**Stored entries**
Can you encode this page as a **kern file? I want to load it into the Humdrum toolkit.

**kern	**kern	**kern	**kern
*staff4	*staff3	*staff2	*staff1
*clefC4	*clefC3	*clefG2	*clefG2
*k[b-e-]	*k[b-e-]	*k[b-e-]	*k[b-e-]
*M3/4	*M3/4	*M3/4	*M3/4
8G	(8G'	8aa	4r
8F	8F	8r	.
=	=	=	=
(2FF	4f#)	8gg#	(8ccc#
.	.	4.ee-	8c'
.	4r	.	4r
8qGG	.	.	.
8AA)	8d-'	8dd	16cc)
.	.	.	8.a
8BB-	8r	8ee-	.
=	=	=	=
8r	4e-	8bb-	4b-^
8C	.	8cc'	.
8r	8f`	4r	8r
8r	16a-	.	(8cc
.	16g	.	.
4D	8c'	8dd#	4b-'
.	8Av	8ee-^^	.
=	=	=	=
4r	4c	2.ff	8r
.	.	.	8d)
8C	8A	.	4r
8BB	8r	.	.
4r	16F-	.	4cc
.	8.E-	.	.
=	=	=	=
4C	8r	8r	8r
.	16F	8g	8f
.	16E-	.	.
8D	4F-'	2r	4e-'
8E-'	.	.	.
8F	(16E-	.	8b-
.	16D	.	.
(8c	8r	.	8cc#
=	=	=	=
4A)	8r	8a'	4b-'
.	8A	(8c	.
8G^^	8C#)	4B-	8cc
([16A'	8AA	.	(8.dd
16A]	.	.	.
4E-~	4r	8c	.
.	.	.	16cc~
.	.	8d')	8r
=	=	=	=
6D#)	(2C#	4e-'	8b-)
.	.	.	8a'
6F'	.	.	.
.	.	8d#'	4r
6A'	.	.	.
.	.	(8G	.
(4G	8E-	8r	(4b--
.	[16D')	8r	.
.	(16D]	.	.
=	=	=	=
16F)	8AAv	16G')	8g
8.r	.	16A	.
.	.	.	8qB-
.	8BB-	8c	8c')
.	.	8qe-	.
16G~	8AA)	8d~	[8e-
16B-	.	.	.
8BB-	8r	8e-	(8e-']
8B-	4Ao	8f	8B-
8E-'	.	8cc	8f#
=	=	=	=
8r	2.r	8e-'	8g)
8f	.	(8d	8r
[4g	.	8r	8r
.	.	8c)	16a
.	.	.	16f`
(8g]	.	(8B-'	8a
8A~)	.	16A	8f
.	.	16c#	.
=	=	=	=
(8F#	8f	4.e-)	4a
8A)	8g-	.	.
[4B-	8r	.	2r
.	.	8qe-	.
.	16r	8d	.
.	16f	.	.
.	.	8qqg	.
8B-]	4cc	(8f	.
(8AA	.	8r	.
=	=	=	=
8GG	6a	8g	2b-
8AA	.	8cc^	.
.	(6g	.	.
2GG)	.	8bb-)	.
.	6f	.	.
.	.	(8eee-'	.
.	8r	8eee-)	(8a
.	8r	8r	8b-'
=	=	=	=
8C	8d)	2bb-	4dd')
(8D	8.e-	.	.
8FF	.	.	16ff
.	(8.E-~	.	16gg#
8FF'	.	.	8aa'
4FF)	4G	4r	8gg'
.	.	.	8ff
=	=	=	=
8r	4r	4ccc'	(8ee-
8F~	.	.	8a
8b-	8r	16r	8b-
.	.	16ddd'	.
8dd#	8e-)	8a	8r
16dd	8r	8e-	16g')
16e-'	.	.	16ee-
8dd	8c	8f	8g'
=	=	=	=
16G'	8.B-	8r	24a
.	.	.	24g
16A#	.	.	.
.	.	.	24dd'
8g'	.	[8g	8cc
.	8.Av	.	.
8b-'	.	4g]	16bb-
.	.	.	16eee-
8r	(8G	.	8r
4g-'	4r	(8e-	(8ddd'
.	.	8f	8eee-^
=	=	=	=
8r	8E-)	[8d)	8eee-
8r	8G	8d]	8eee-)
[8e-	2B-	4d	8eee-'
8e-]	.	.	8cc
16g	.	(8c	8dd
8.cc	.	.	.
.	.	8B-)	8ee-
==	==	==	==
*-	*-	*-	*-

**GIVEN EXERCISE**
Can you render every line of each row above as a JSON list of strings, one string per line, leaving out blank lines?

**EXPECTED ANSWER**
[
  "Can you encode this page as a **kern file? I want to load it into the Humdrum toolkit.",
  "**kern\t**kern\t**kern\t**kern",
  "*staff4\t*staff3\t*staff2\t*staff1",
  "*clefC4\t*clefC3\t*clefG2\t*clefG2",
  "*k[b-e-]\t*k[b-e-]\t*k[b-e-]\t*k[b-e-]",
  "*M3/4\t*M3/4\t*M3/4\t*M3/4",
  "8G\t(8G'\t8aa\t4r",
  "8F\t8F\t8r\t.",
  "=\t=\t=\t=",
  "(2FF\t4f#)\t8gg#\t(8ccc#",
  ".\t.\t4.ee-\t8c'",
  ".\t4r\t.\t4r",
  "8qGG\t.\t.\t.",
  "8AA)\t8d-'\t8dd\t16cc)",
  ".\t.\t.\t8.a",
  "8BB-\t8r\t8ee-\t.",
  "=\t=\t=\t=",
  "8r\t4e-\t8bb-\t4b-^",
  "8C\t.\t8cc'\t.",
  "8r\t8f`\t4r\t8r",
  "8r\t16a-\t.\t(8cc",
  ".\t16g\t.\t.",
  "4D\t8c'\t8dd#\t4b-'",
  ".\t8Av\t8ee-^^\t.",
  "=\t=\t=\t=",
  "4r\t4c\t2.ff\t8r",
  ".\t.\t.\t8d)",
  "8C\t8A\t.\t4r",
  "8BB\t8r\t.\t.",
  "4r\t16F-\t.\t4cc",
  ".\t8.E-\t.\t.",
  "=\t=\t=\t=",
  "4C\t8r\t8r\t8r",
  ".\t16F\t8g\t8f",
  ".\t16E-\t.\t.",
  "8D\t4F-'\t2r\t4e-'",
  "8E-'\t.\t.\t.",
  "8F\t(16E-\t.\t8b-",
  ".\t16D\t.\t.",
  "(8c\t8r\t.\t8cc#",
  "=\t=\t=\t=",
  "4A)\t8r\t8a'\t4b-'",
  ".\t8A\t(8c\t.",
  "8G^^\t8C#)\t4B-\t8cc",
  "([16A'\t8AA\t.\t(8.dd",
  "16A]\t.\t.\t.",
  "4E-~\t4r\t8c\t.",
  ".\t.\t.\t16cc~",
  ".\t.\t8d')\t8r",
  "=\t=\t=\t=",
  "6D#)\t(2C#\t4e-'\t8b-)",
  ".\t.\t.\t8a'",
  "6F'\t.\t.\t.",
  ".\t.\t8d#'\t4r",
  "6A'\t.\t.\t.",
  ".\t.\t(8G\t.",
  "(4G\t8E-\t8r\t(4b--",
  ".\t[16D')\t8r\t.",
  ".\t(16D]\t.\t.",
  "=\t=\t=\t=",
  "16F)\t8AAv\t16G')\t8g",
  "8.r\t.\t16A\t.",
  ".\t.\t.\t8qB-",
  ".\t8BB-\t8c\t8c')",
  ".\t.\t8qe-\t.",
  "16G~\t8AA)\t8d~\t[8e-",
  "16B-\t.\t.\t.",
  "8BB-\t8r\t8e-\t(8e-']",
  "8B-\t4Ao\t8f\t8B-",
  "8E-'\t.\t8cc\t8f#",
  "=\t=\t=\t=",
  "8r\t2.r\t8e-'\t8g)",
  "8f\t.\t(8d\t8r",
  "[4g\t.\t8r\t8r",
  ".\t.\t8c)\t16a",
  ".\t.\t.\t16f`",
  "(8g]\t.\t(8B-'\t8a",
  "8A~)\t.\t16A\t8f",
  ".\t.\t16c#\t.",
  "=\t=\t=\t=",
  "(8F#\t8f\t4.e-)\t4a",
  "8A)\t8g-\t.\t.",
  "[4B-\t8r\t.\t2r",
  ".\t.\t8qe-\t.",
  ".\t16r\t8d\t.",
  ".\t16f\t.\t.",
  ".\t.\t8qqg\t.",
  "8B-]\t4cc\t(8f\t.",
  "(8AA\t.\t8r\t.",
  "=\t=\t=\t=",
  "8GG\t6a\t8g\t2b-",
  "8AA\t.\t8cc^\t.",
  ".\t(6g\t.\t.",
  "2GG)\t.\t8bb-)\t.",
  ".\t6f\t.\t.",
  ".\t.\t(8eee-'\t.",
  ".\t8r\t8eee-)\t(8a",
  ".\t8r\t8r\t8b-'",
  "=\t=\t=\t=",
  "8C\t8d)\t2bb-\t4dd')",
  "(8D\t8.e-\t.\t.",
  "8FF\t.\t.\t16ff",
  ".\t(8.E-~\t.\t16gg#",
  "8FF'\t.\t.\t8aa'",
  "4FF)\t4G\t4r\t8gg'",
  ".\t.\t.\t8ff",
  "=\t=\t=\t=",
  "8r\t4r\t4ccc'\t(8ee-",
  "8F~\t.\t.\t8a",
  "8b-\t8r\t16r\t8b-",
  ".\t.\t16ddd'\t.",
  "8dd#\t8e-)\t8a\t8r",
  "16dd\t8r\t8e-\t16g')",
  "16e-'\t.\t.\t16ee-",
  "8dd\t8c\t8f\t8g'",
  "=\t=\t=\t=",
  "16G'\t8.B-\t8r\t24a",
  ".\t.\t.\t24g",
  "16A#\t.\t.\t.",
  ".\t.\t.\t24dd'",
  "8g'\t.\t[8g\t8cc",
  ".\t8.Av\t.\t.",
  "8b-'\t.\t4g]\t16bb-",
  ".\t.\t.\t16eee-",
  "8r\t(8G\t.\t8r",
  "4g-'\t4r\t(8e-\t(8ddd'",
  ".\t.\t8f\t8eee-^",
  "=\t=\t=\t=",
  "8r\t8E-)\t[8d)\t8eee-",
  "8r\t8G\t8d]\t8eee-)",
  "[8e-\t2B-\t4d\t8eee-'",
  "8e-]\t.\t.\t8cc",
  "16g\t.\t(8c\t8dd",
  "8.cc\t.\t.\t.",
  ".\t.\t8B-)\t8ee-",
  "==\t==\t==\t==",
  "*-\t*-\t*-\t*-"
]